Scene geometry reasoning data:
= = = =

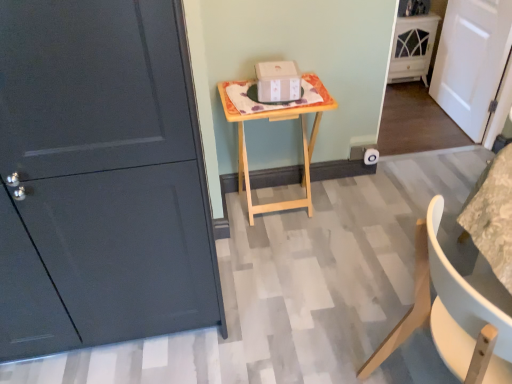
Image resolution: width=512 pixels, height=384 pixels. Identify the location of blank space above white cardboard box at center (from a real-world perspective). click(x=275, y=65).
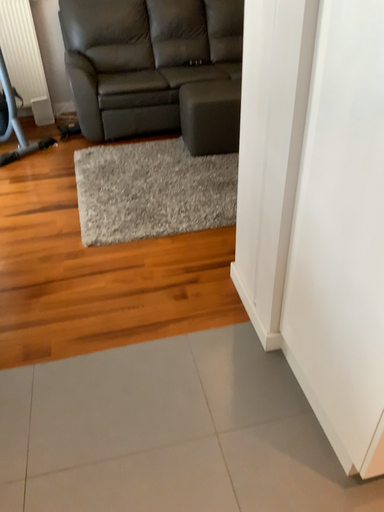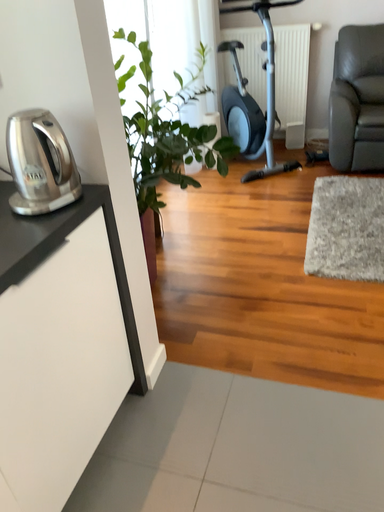
Question: Which way did the camera rotate in the video?

Choices:
 (A) rotated left
 (B) rotated right

Answer: (A)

= = = =

*Task details:* Substitute "viewer" for "camera" in the lines above and change nothing else. Leave the pictures out of your answer.

*Your response:*
Image resolution: width=512 pixels, height=384 pixels. Identify the location of blank space above white cardboard box at center (from a real-world perspective). click(x=275, y=65).
Question: Which way did the viewer rotate in the video?

Choices:
 (A) rotated left
 (B) rotated right

Answer: (A)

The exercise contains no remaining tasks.